ABOUT THIS EXERCISE => Find the lines of data that contain the string "white", then list them.

PROVIDED MATERIAL =>
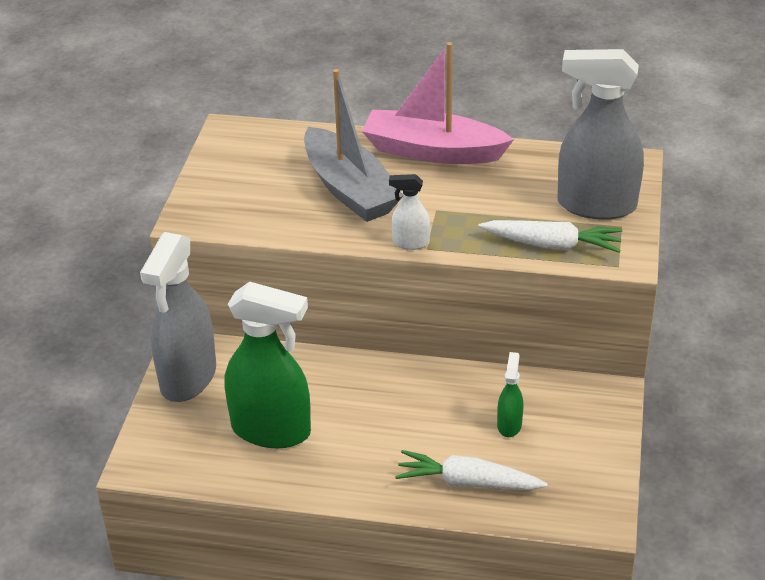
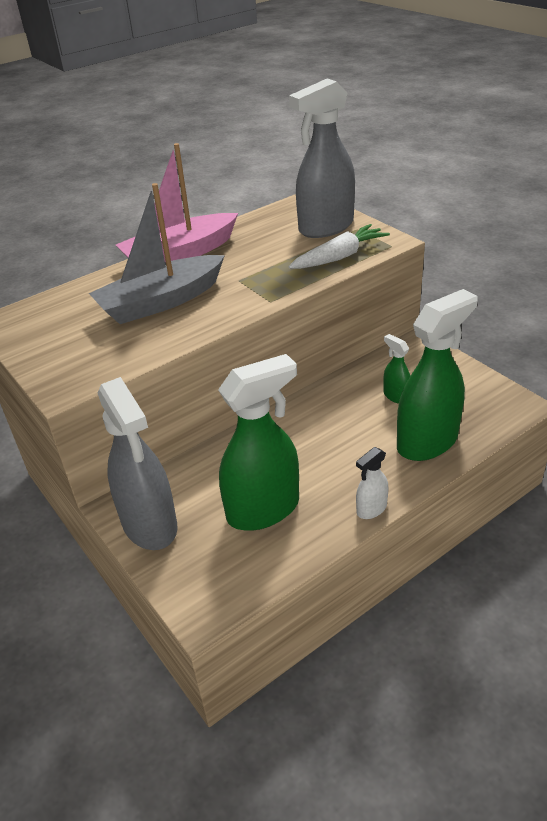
camera: 45 degrees left, 0 degrees up
(350, 189) = (160, 302): grey boat -> grey boat turned 135 degrees clockwise
(410, 243) = (255, 304): white spray bottle -> white spray bottle (371, 509)
(468, 482) = (427, 442): white carrot -> green spray bottle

RESULT BELOW =>
(410, 243) = (255, 304): white spray bottle -> white spray bottle (371, 509)
(468, 482) = (427, 442): white carrot -> green spray bottle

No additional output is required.